*** Record extracts ***
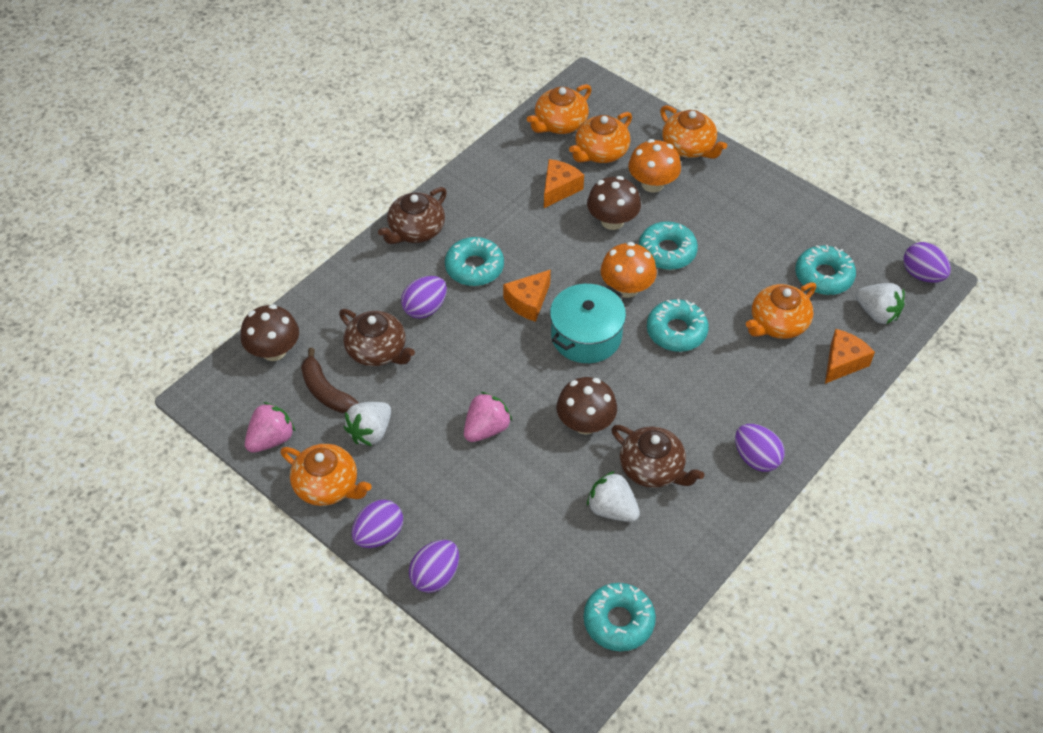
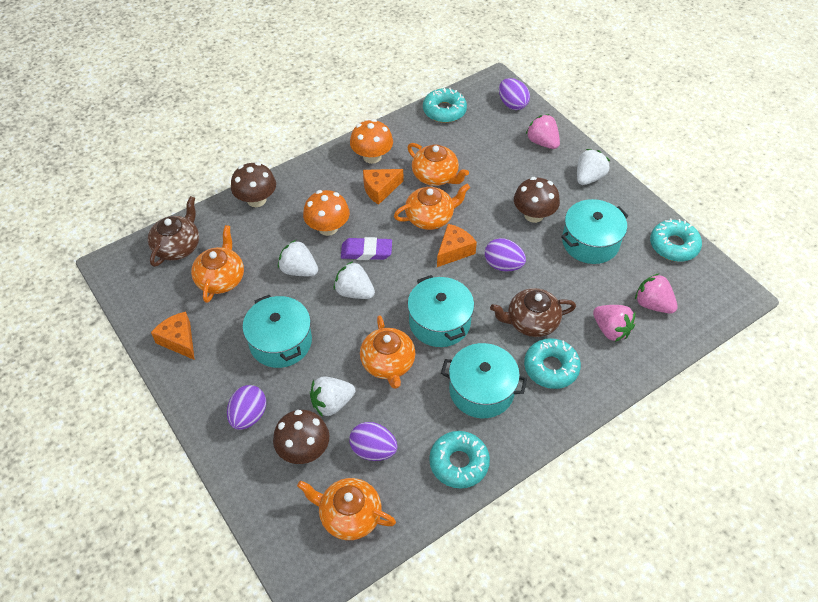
brown banana: 1 -> 0
brown teapot: 3 -> 2
pink strawberry: 2 -> 3
purple egg: 5 -> 4
purple eraser: 0 -> 1
turquoise donut: 5 -> 4
turquoise pot: 1 -> 4
white strawberry: 3 -> 4

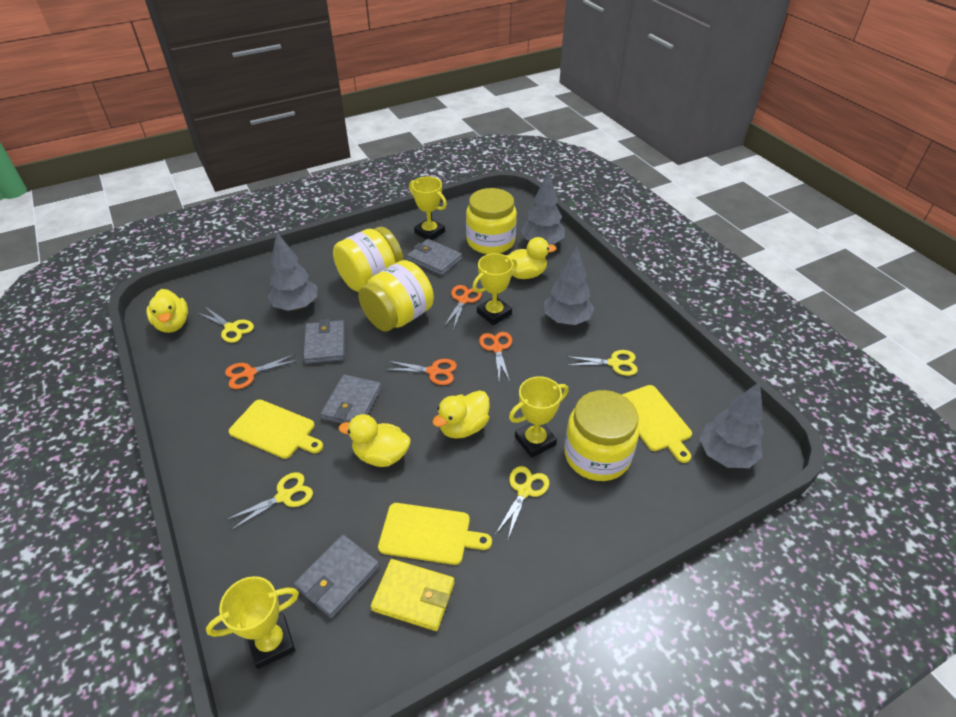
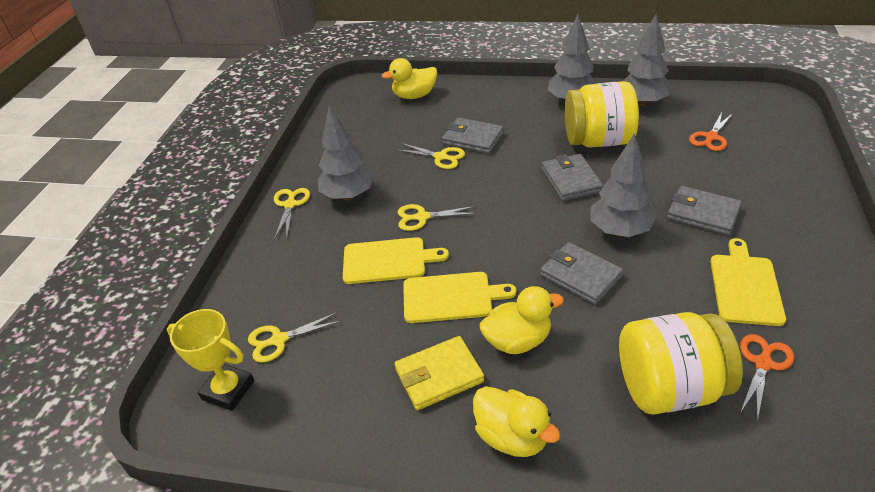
orange scissors: 4 -> 2
yellow duck: 4 -> 3
yellow jar: 4 -> 2
yellow trophy: 4 -> 1

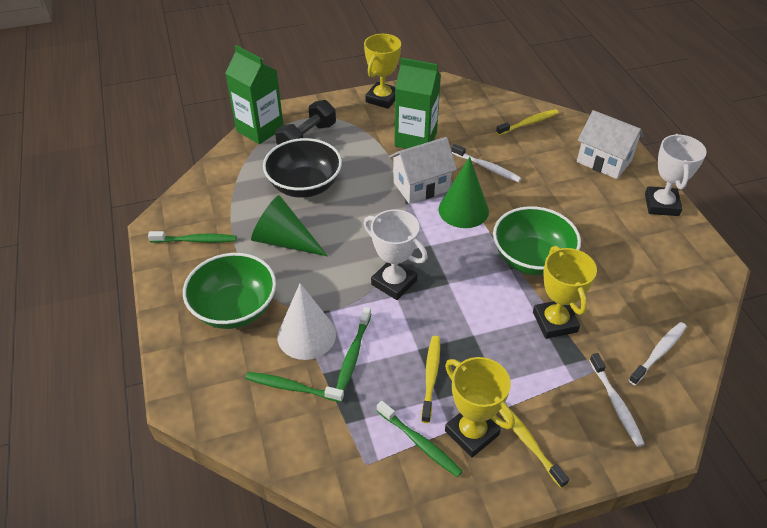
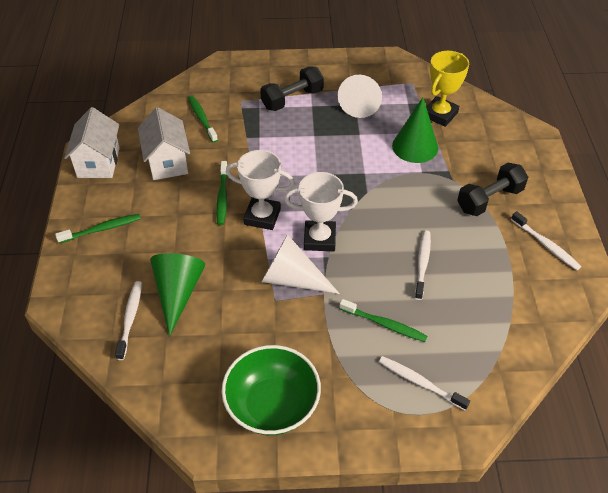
black bowl: 1 -> 0
black dumbbell: 1 -> 2
green bowl: 2 -> 1
green carton: 2 -> 0
white cone: 1 -> 2
white toothbrush: 3 -> 4
yellow toothbrush: 3 -> 0
yellow trophy: 3 -> 1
***
**Exercise aim:** Please print exactly the lines of the entries above, beginning with the line that contains "black bowl: 1 -> 0" and ending with the last line.

**Response to this exercise:**
black bowl: 1 -> 0
black dumbbell: 1 -> 2
green bowl: 2 -> 1
green carton: 2 -> 0
white cone: 1 -> 2
white toothbrush: 3 -> 4
yellow toothbrush: 3 -> 0
yellow trophy: 3 -> 1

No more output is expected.